PROVIDED MATERIAL >>
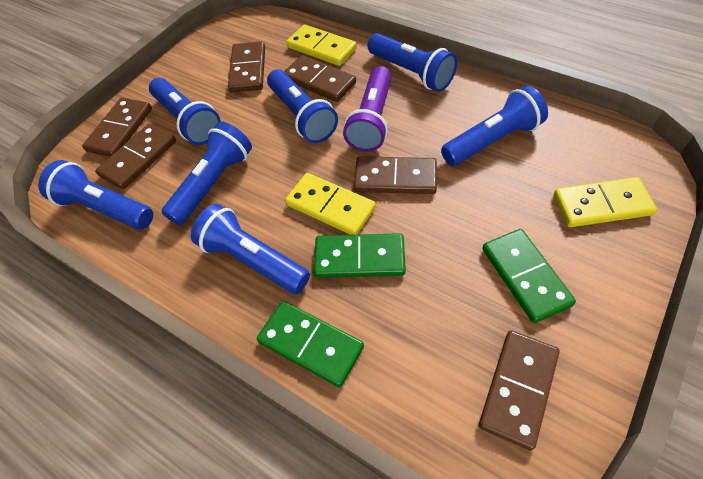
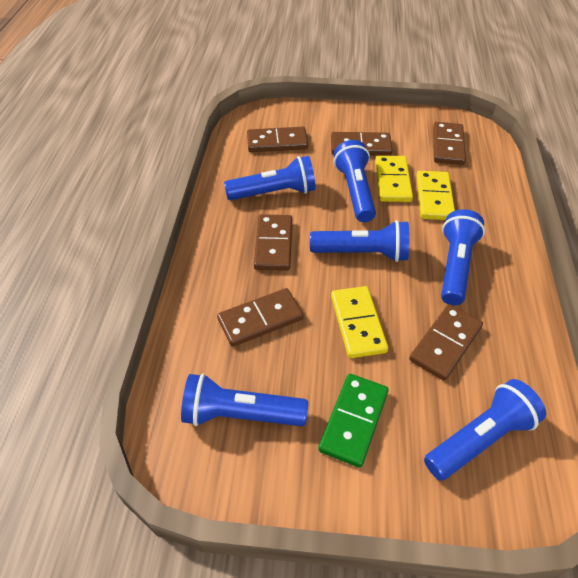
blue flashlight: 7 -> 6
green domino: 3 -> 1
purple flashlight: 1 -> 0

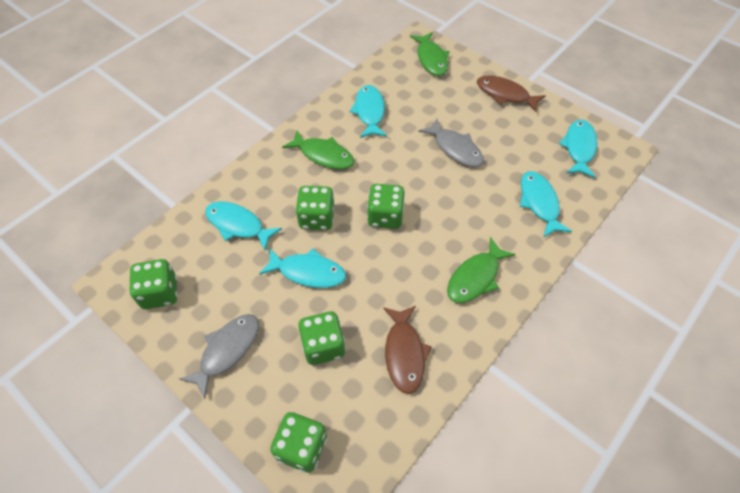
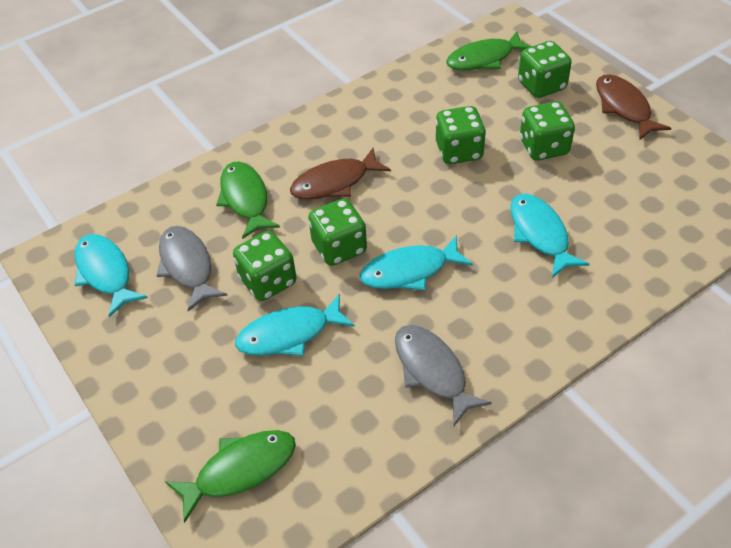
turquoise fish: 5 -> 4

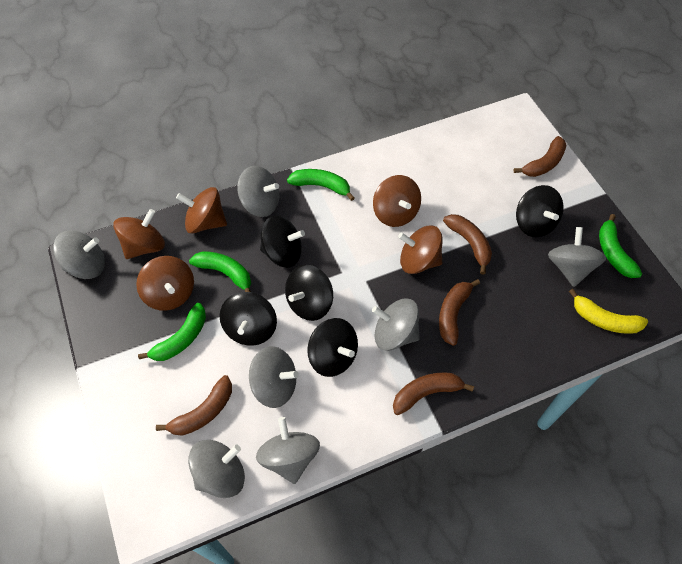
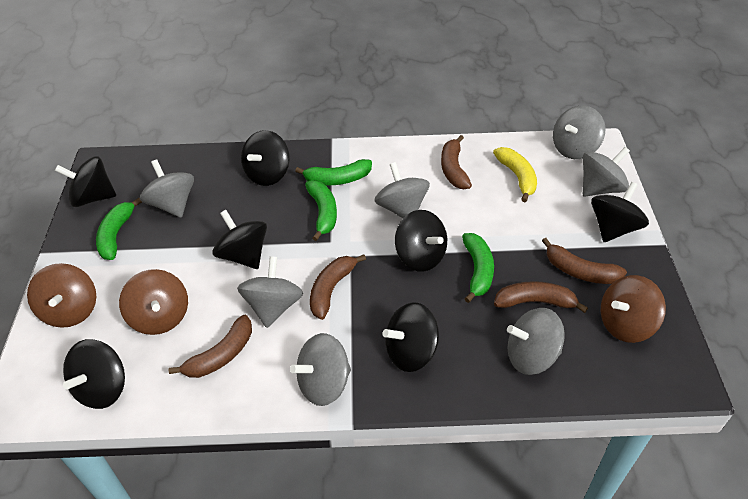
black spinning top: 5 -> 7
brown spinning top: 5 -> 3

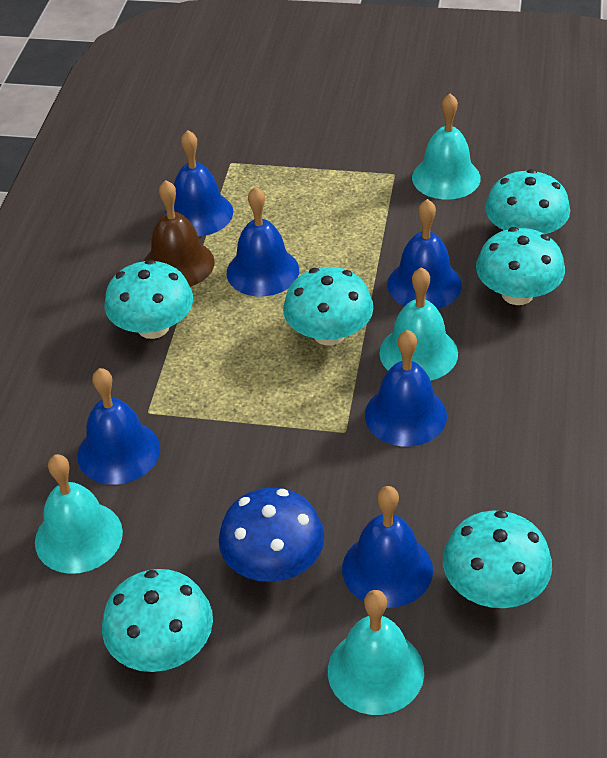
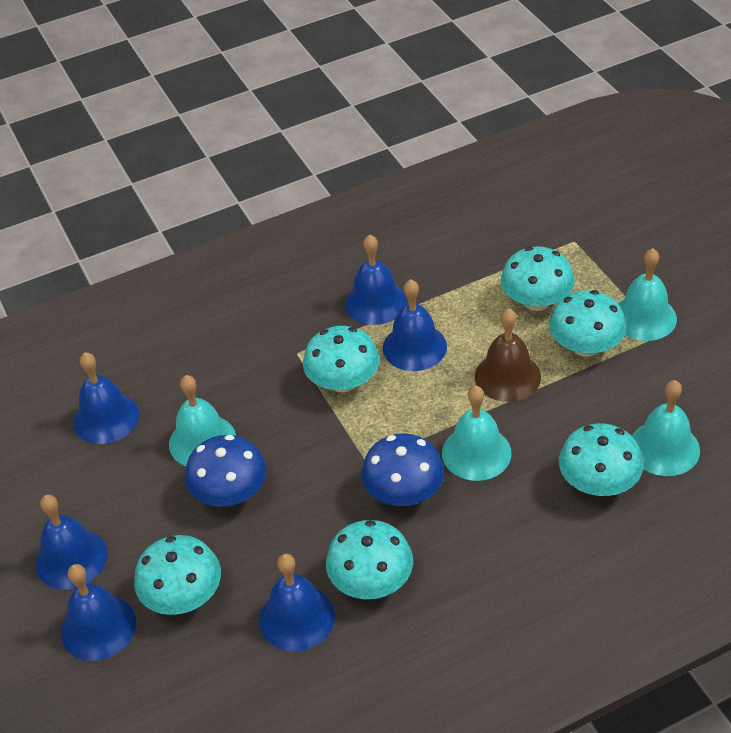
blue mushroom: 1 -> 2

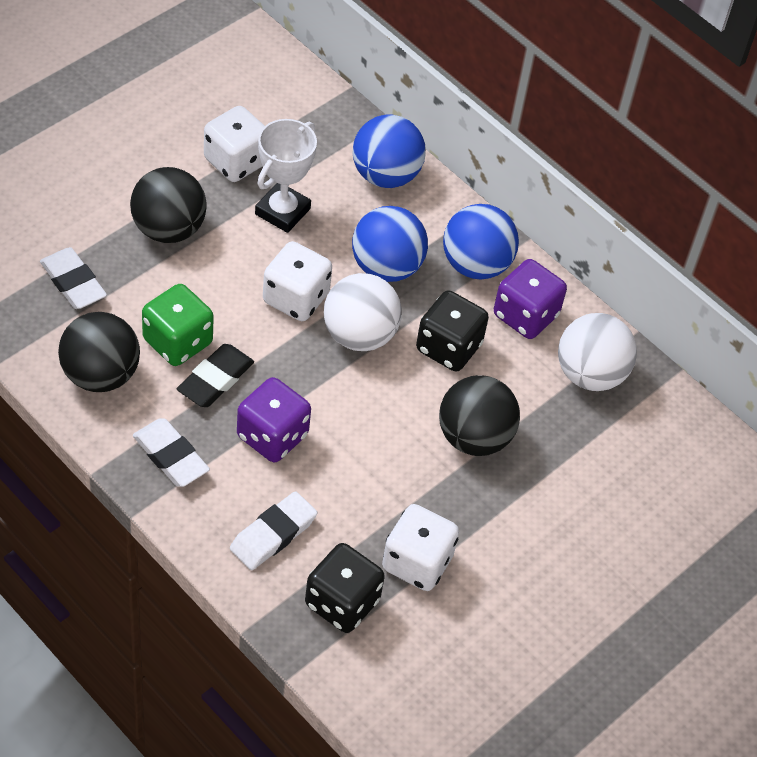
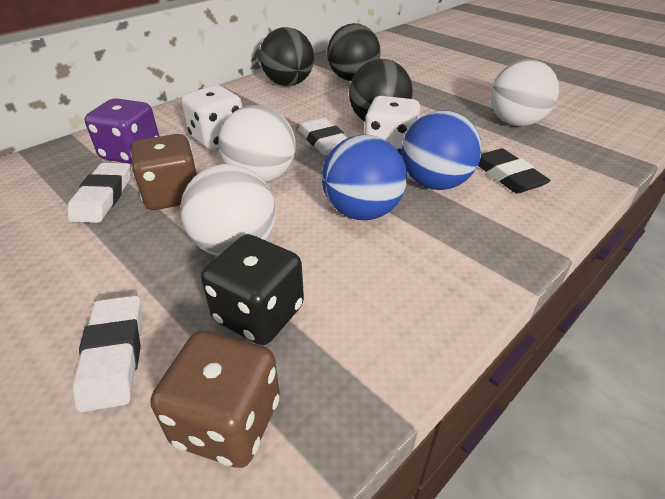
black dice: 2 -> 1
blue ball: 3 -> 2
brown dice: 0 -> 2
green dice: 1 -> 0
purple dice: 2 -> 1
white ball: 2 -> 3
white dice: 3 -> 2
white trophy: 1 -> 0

BRIEF >> Reproduce the material word for word, but without its images.

OUTPUT OF THE TASK >>
blue flashlight: 7 -> 6
green domino: 3 -> 1
purple flashlight: 1 -> 0

turquoise fish: 5 -> 4

black spinning top: 5 -> 7
brown spinning top: 5 -> 3

blue mushroom: 1 -> 2

black dice: 2 -> 1
blue ball: 3 -> 2
brown dice: 0 -> 2
green dice: 1 -> 0
purple dice: 2 -> 1
white ball: 2 -> 3
white dice: 3 -> 2
white trophy: 1 -> 0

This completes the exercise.